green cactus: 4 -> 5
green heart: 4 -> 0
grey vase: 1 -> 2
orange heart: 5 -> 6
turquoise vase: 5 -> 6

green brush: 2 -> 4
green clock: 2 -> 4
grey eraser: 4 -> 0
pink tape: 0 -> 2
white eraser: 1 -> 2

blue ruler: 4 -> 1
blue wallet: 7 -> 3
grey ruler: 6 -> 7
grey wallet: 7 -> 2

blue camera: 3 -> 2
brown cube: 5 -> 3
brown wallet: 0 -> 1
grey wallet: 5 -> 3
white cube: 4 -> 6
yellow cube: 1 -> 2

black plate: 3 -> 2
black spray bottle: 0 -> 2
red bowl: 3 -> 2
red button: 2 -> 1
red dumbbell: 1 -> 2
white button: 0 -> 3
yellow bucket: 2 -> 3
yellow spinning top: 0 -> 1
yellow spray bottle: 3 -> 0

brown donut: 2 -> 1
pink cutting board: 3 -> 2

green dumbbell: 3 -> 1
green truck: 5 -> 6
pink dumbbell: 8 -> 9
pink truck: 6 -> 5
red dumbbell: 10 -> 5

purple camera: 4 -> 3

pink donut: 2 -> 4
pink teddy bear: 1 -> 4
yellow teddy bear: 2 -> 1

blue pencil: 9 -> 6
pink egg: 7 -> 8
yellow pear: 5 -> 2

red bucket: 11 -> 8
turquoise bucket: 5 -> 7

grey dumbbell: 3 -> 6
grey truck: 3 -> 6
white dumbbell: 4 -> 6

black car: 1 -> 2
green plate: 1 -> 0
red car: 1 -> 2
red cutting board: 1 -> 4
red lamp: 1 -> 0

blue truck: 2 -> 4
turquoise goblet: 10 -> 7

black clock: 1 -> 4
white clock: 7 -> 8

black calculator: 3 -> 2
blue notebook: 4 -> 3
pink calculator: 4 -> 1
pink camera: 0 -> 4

##########

_EXERCISE GOAL:_
Your task is to restate, word for word, each line from the one that includes "blue notebook: 4 -> 3" to the end of the records, with both ends included and nothing else.

_WRITTEN ANSWER:_
blue notebook: 4 -> 3
pink calculator: 4 -> 1
pink camera: 0 -> 4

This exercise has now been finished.